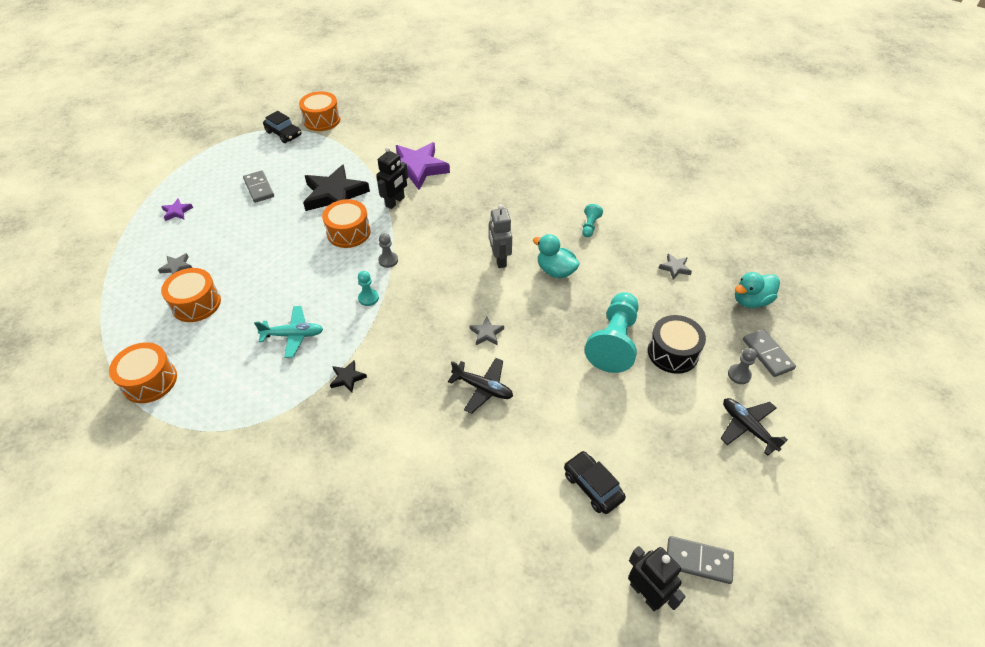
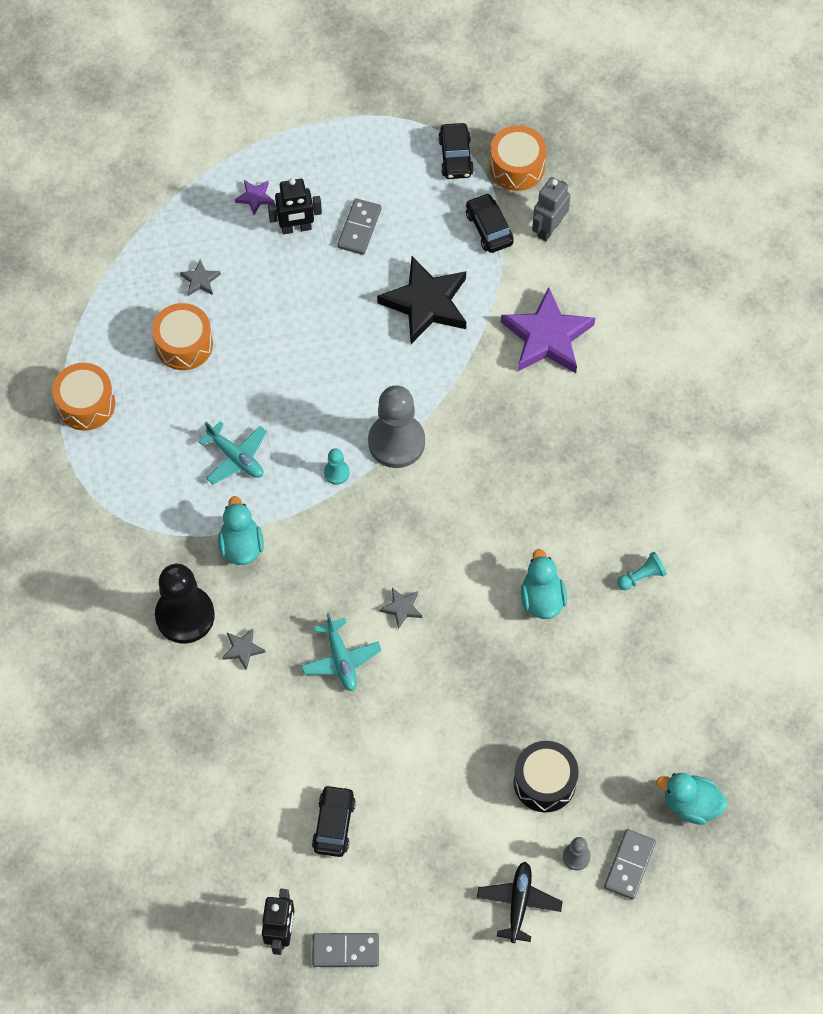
camera: 45 degrees right, 15 degrees up
(334, 148) = (489, 228): none -> black car
(347, 378) = (241, 545): black star -> turquoise duck
(348, 232) = (392, 371): orange drum -> none
(350, 448) = (185, 615): none -> black pawn
(388, 260) = (396, 442): grey pawn -> grey pawn, size x2.24
(395, 202) = (477, 368): black robot -> black robot (296, 228)
(482, 388) = (341, 659): black plane -> turquoise plane
(499, 259) = (503, 536): grey robot -> grey robot (549, 228)
(614, 341) = (505, 722): turquoise pawn -> none
(675, 268) = (664, 702): grey star -> grey star (243, 649)
(698, 560) = (345, 950): grey domino -> grey domino turned 60 degrees counterclockwise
----
■ What to work on:
Return, exactly and without additions, the lines that run from the one containing "(348, 232) = (392, 371): orange drum -> none" to the end of the material above.

■ Task output:
(348, 232) = (392, 371): orange drum -> none
(350, 448) = (185, 615): none -> black pawn
(388, 260) = (396, 442): grey pawn -> grey pawn, size x2.24
(395, 202) = (477, 368): black robot -> black robot (296, 228)
(482, 388) = (341, 659): black plane -> turquoise plane
(499, 259) = (503, 536): grey robot -> grey robot (549, 228)
(614, 341) = (505, 722): turquoise pawn -> none
(675, 268) = (664, 702): grey star -> grey star (243, 649)
(698, 560) = (345, 950): grey domino -> grey domino turned 60 degrees counterclockwise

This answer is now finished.